What needs to be done: Everything from the line with "U2: XNOR CD4077" to the end of the entries should be set down exactly, except the pictures.

────────────────────

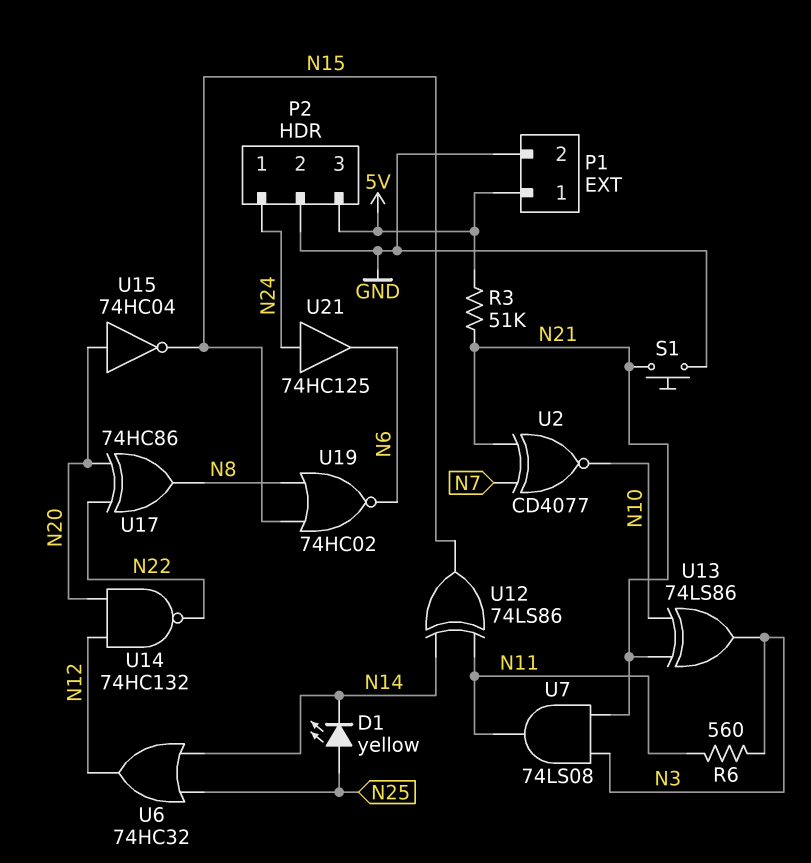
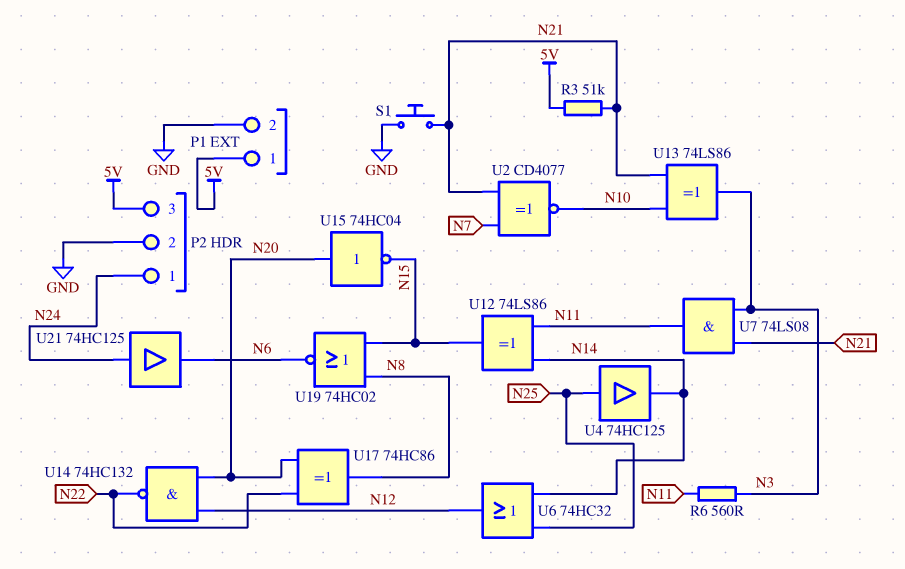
D1: LED yellow (A N25, K N14) -> none
U4: none -> buffer 74HC125 (in N25, out N14)

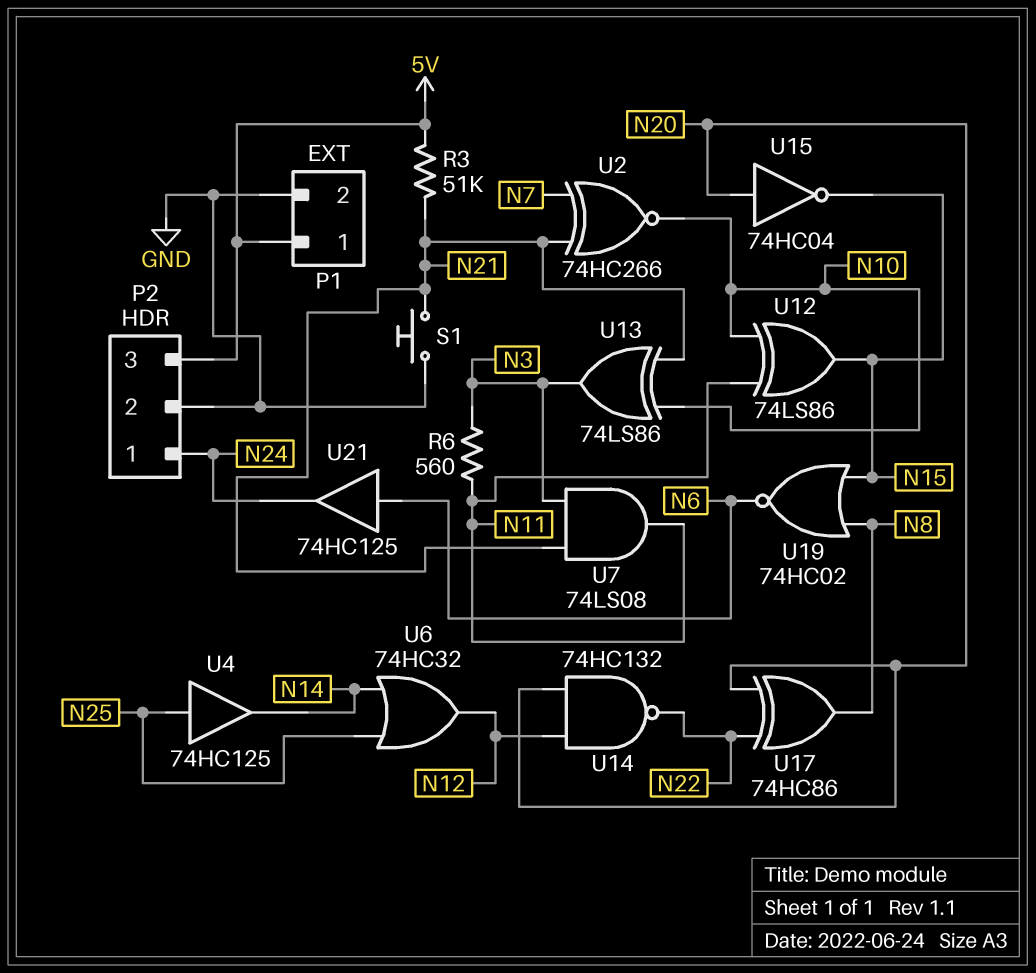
U2: XNOR CD4077 (in N7, in N21, out N10) -> XNOR 74HC266 (in N7, in N21, out N10)
U12: XOR 74LS86 (in N11, in N14, out N15) -> XOR 74LS86 (in N10, in N11, out N15)
U21: buffer 74HC125 (in N24, out N6) -> buffer 74HC125 (in N6, out N24)

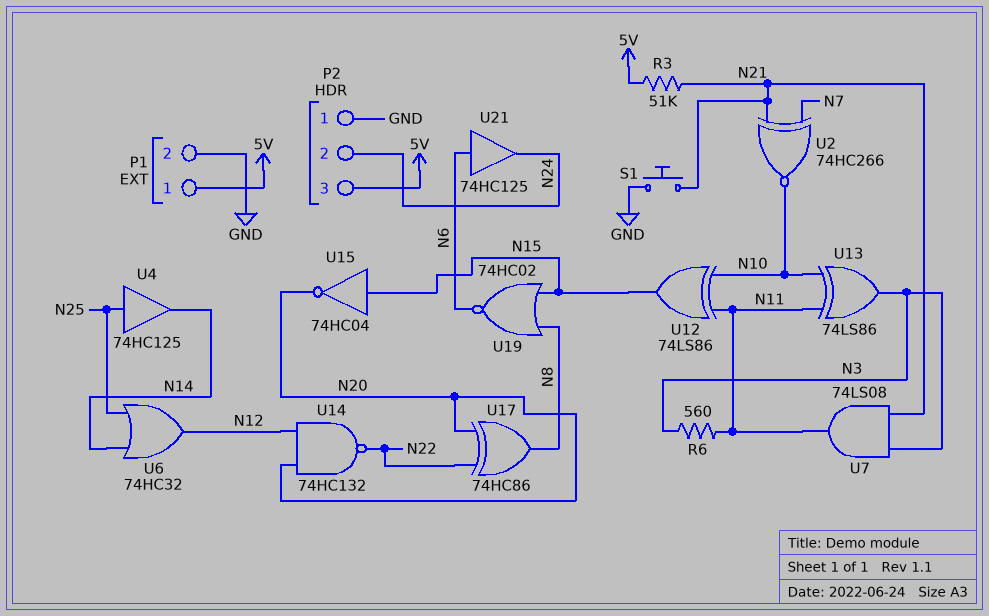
P2 pin 1: N24 -> GND
P2 pin 2: GND -> N24
U13: XOR 74LS86 (in N10, in N21, out N3) -> XOR 74LS86 (in N10, in N11, out N3)
U15: NOT 74HC04 (in N20, out N15) -> NOT 74HC04 (in N15, out N20)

────────────────────

Your response:
U2: XNOR CD4077 (in N7, in N21, out N10) -> XNOR 74HC266 (in N7, in N21, out N10)
U12: XOR 74LS86 (in N11, in N14, out N15) -> XOR 74LS86 (in N10, in N11, out N15)
U21: buffer 74HC125 (in N24, out N6) -> buffer 74HC125 (in N6, out N24)

P2 pin 1: N24 -> GND
P2 pin 2: GND -> N24
U13: XOR 74LS86 (in N10, in N21, out N3) -> XOR 74LS86 (in N10, in N11, out N3)
U15: NOT 74HC04 (in N20, out N15) -> NOT 74HC04 (in N15, out N20)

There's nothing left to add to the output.